__WHAT NEEDS TO BE DONE__: Starting at the line that contains "Locate an element" and continuing through the end of the records, write that part out again with "light fixture" swapped for "lamp" and nothing else changed. Omit the pictures.

### DATASET ROWS ###

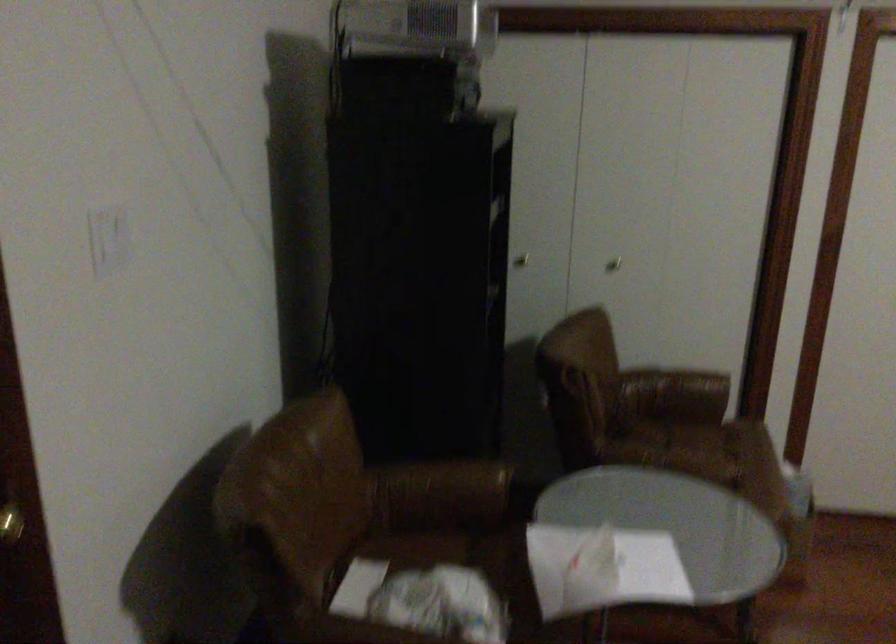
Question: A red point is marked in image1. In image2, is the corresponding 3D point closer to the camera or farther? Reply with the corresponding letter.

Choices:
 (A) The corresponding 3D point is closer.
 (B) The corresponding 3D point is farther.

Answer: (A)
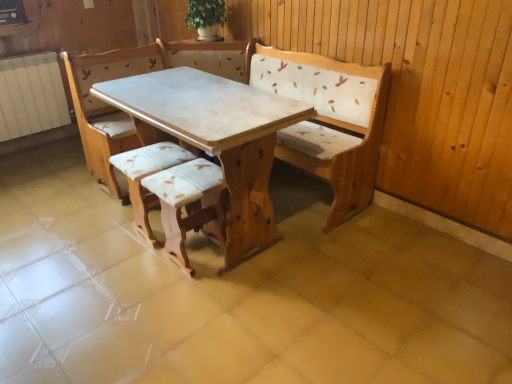
Locate an element on the screen. empty space that is ontop of matte white cushioned stool at center, which is the first armchair in left-to-right order is located at coordinates (150, 154).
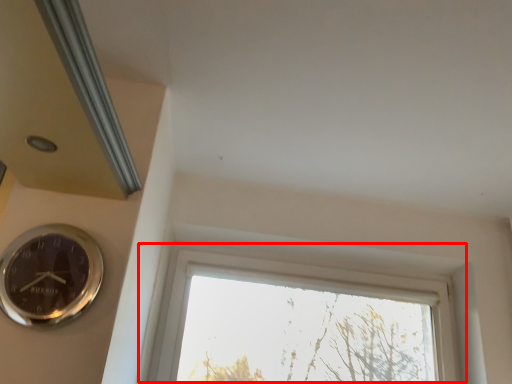
Question: From the image's perspective, what is the correct spatial relationship of window (annotated by the red box) in relation to wall clock?

Choices:
 (A) below
 (B) above

Answer: (A)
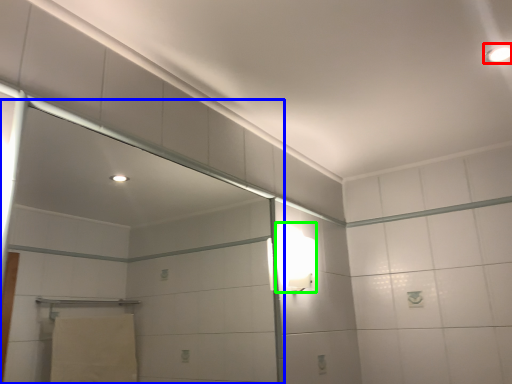
Question: Which is nearer to the light fixture (highlighted by a red box)? screen door (highlighted by a blue box) or light fixture (highlighted by a green box).

Choices:
 (A) screen door
 (B) light fixture

Answer: (B)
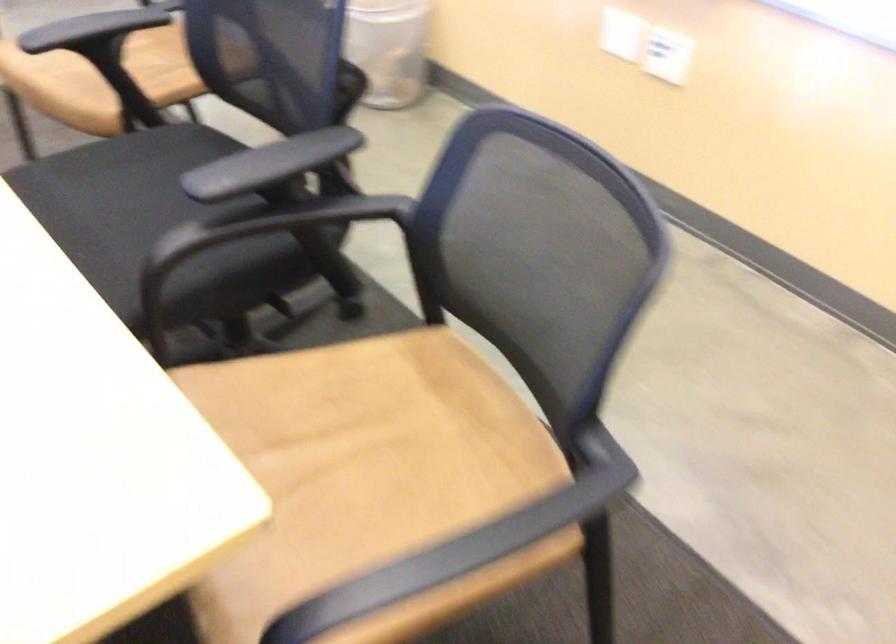
Find the location of a particular element. The height and width of the screenshot is (644, 896). black chair sitting surface is located at coordinates (347, 412).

###

__COMPLETE OUTPUT__:
Locate an element on the screen. empty space that is ontop of matte white cushioned stool at center, which is the first armchair in left-to-right order is located at coordinates (150, 154).
Question: From the image's perspective, what is the correct spatial relationship of window (annotated by the red box) in relation to wall clock?

Choices:
 (A) below
 (B) above

Answer: (A)
Question: Which is nearer to the lamp (highlighted by a red box)? screen door (highlighted by a blue box) or lamp (highlighted by a green box).

Choices:
 (A) screen door
 (B) lamp

Answer: (B)
Find the location of a particular element. The height and width of the screenshot is (644, 896). black chair sitting surface is located at coordinates (347, 412).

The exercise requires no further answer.